Stored data entries:

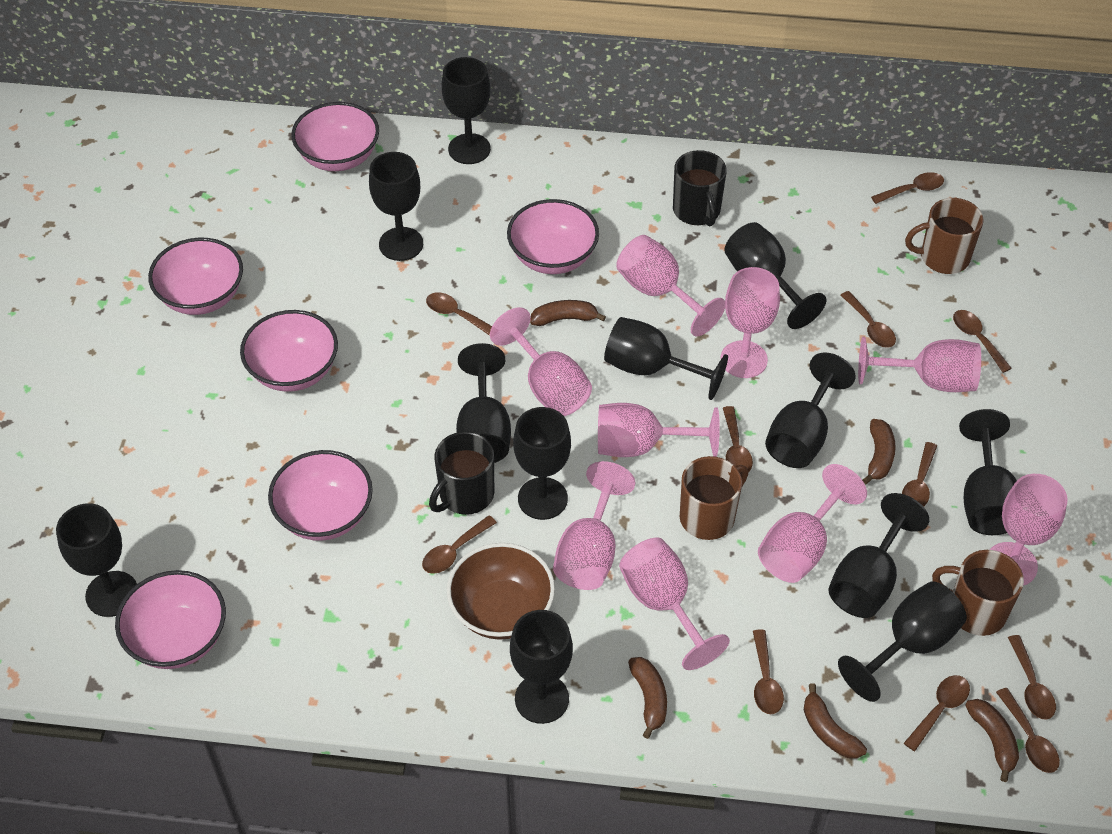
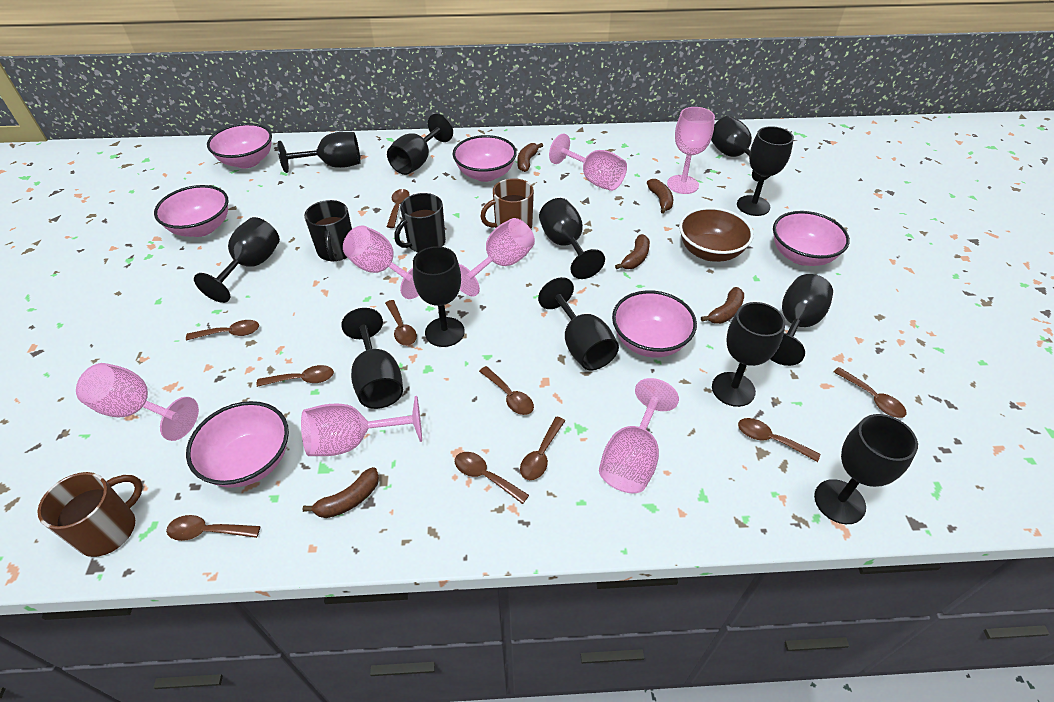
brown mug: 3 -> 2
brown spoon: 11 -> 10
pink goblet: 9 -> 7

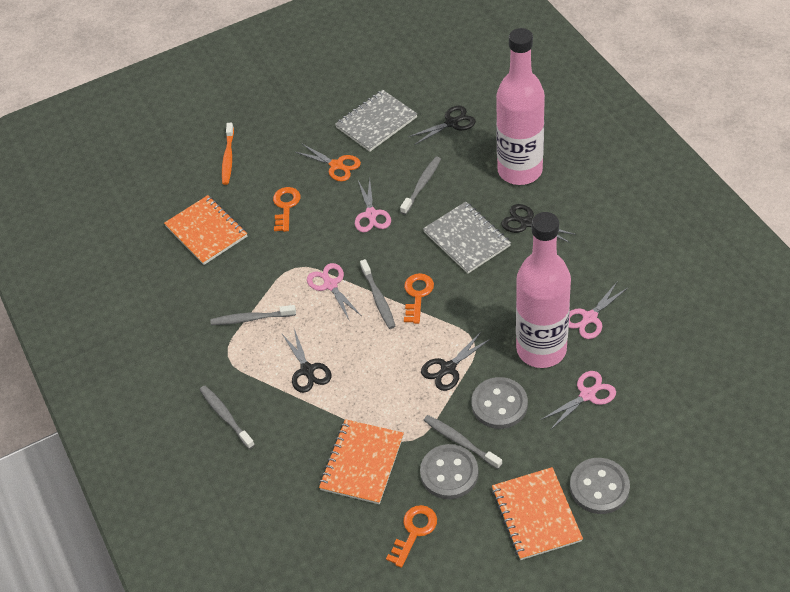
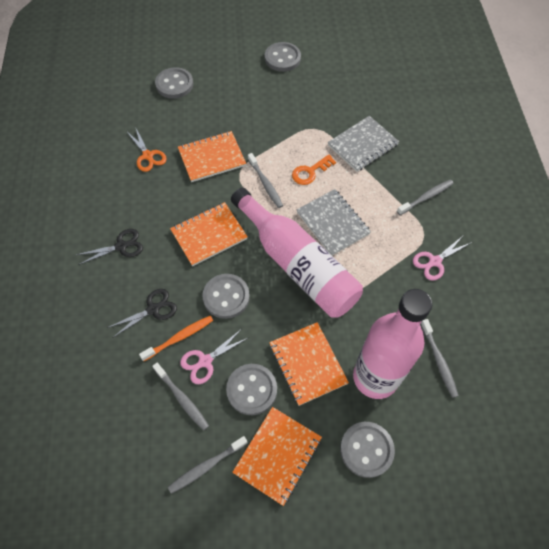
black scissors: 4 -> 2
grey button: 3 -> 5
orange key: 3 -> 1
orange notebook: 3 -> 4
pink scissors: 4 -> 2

## YOUR INSTRUCTIONS
Output the line bearing "grey button: 3 -> 5" along with all the lines after it through the end of the entries, exactly, and no other lines.

## TASK RESULT
grey button: 3 -> 5
orange key: 3 -> 1
orange notebook: 3 -> 4
pink scissors: 4 -> 2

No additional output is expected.